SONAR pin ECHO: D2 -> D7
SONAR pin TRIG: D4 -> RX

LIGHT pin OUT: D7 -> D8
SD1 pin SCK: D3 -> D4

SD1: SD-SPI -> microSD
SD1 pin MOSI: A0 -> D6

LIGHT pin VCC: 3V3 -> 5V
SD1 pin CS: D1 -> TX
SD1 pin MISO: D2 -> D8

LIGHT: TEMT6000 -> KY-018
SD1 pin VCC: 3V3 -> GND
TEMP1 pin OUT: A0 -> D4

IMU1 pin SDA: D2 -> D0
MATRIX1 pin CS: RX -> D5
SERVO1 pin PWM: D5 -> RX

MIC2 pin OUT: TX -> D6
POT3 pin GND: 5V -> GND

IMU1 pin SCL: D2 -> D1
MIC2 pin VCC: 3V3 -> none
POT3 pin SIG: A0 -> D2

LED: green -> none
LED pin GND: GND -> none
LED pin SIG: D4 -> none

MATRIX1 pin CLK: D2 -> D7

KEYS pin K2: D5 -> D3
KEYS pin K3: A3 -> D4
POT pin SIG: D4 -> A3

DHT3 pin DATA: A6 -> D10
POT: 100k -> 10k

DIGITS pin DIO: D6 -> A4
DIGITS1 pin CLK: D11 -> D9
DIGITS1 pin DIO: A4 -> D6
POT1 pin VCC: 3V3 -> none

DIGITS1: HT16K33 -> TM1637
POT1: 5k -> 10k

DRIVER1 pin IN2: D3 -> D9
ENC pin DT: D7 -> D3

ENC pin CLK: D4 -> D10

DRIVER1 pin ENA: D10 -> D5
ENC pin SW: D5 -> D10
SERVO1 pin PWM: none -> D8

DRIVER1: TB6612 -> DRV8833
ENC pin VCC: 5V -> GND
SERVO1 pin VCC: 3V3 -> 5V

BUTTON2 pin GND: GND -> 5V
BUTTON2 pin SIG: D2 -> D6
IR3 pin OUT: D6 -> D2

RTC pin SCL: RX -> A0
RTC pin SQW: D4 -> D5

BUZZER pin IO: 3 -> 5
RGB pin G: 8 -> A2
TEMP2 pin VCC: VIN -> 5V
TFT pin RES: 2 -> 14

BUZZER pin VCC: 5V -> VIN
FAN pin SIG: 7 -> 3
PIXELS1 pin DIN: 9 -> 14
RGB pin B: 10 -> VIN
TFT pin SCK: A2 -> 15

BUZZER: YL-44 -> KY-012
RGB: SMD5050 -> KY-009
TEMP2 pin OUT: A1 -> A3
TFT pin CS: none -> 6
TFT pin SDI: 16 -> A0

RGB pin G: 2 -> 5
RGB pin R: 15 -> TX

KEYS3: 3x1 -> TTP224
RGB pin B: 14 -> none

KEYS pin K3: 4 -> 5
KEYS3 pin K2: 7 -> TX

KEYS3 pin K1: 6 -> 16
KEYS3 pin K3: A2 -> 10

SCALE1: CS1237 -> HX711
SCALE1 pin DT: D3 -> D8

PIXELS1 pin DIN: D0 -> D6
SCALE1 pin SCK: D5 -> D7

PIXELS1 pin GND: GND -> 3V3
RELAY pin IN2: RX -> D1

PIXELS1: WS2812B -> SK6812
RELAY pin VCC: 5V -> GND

---

_Exercise instructions_
Transcribe the listing in full, line by line.

_Task output_
SONAR pin ECHO: D2 -> D7
SONAR pin TRIG: D4 -> RX

LIGHT pin OUT: D7 -> D8
SD1 pin SCK: D3 -> D4

SD1: SD-SPI -> microSD
SD1 pin MOSI: A0 -> D6

LIGHT pin VCC: 3V3 -> 5V
SD1 pin CS: D1 -> TX
SD1 pin MISO: D2 -> D8

LIGHT: TEMT6000 -> KY-018
SD1 pin VCC: 3V3 -> GND
TEMP1 pin OUT: A0 -> D4

IMU1 pin SDA: D2 -> D0
MATRIX1 pin CS: RX -> D5
SERVO1 pin PWM: D5 -> RX

MIC2 pin OUT: TX -> D6
POT3 pin GND: 5V -> GND

IMU1 pin SCL: D2 -> D1
MIC2 pin VCC: 3V3 -> none
POT3 pin SIG: A0 -> D2

LED: green -> none
LED pin GND: GND -> none
LED pin SIG: D4 -> none

MATRIX1 pin CLK: D2 -> D7

KEYS pin K2: D5 -> D3
KEYS pin K3: A3 -> D4
POT pin SIG: D4 -> A3

DHT3 pin DATA: A6 -> D10
POT: 100k -> 10k

DIGITS pin DIO: D6 -> A4
DIGITS1 pin CLK: D11 -> D9
DIGITS1 pin DIO: A4 -> D6
POT1 pin VCC: 3V3 -> none

DIGITS1: HT16K33 -> TM1637
POT1: 5k -> 10k

DRIVER1 pin IN2: D3 -> D9
ENC pin DT: D7 -> D3

ENC pin CLK: D4 -> D10

DRIVER1 pin ENA: D10 -> D5
ENC pin SW: D5 -> D10
SERVO1 pin PWM: none -> D8

DRIVER1: TB6612 -> DRV8833
ENC pin VCC: 5V -> GND
SERVO1 pin VCC: 3V3 -> 5V

BUTTON2 pin GND: GND -> 5V
BUTTON2 pin SIG: D2 -> D6
IR3 pin OUT: D6 -> D2

RTC pin SCL: RX -> A0
RTC pin SQW: D4 -> D5

BUZZER pin IO: 3 -> 5
RGB pin G: 8 -> A2
TEMP2 pin VCC: VIN -> 5V
TFT pin RES: 2 -> 14

BUZZER pin VCC: 5V -> VIN
FAN pin SIG: 7 -> 3
PIXELS1 pin DIN: 9 -> 14
RGB pin B: 10 -> VIN
TFT pin SCK: A2 -> 15

BUZZER: YL-44 -> KY-012
RGB: SMD5050 -> KY-009
TEMP2 pin OUT: A1 -> A3
TFT pin CS: none -> 6
TFT pin SDI: 16 -> A0

RGB pin G: 2 -> 5
RGB pin R: 15 -> TX

KEYS3: 3x1 -> TTP224
RGB pin B: 14 -> none

KEYS pin K3: 4 -> 5
KEYS3 pin K2: 7 -> TX

KEYS3 pin K1: 6 -> 16
KEYS3 pin K3: A2 -> 10

SCALE1: CS1237 -> HX711
SCALE1 pin DT: D3 -> D8

PIXELS1 pin DIN: D0 -> D6
SCALE1 pin SCK: D5 -> D7

PIXELS1 pin GND: GND -> 3V3
RELAY pin IN2: RX -> D1

PIXELS1: WS2812B -> SK6812
RELAY pin VCC: 5V -> GND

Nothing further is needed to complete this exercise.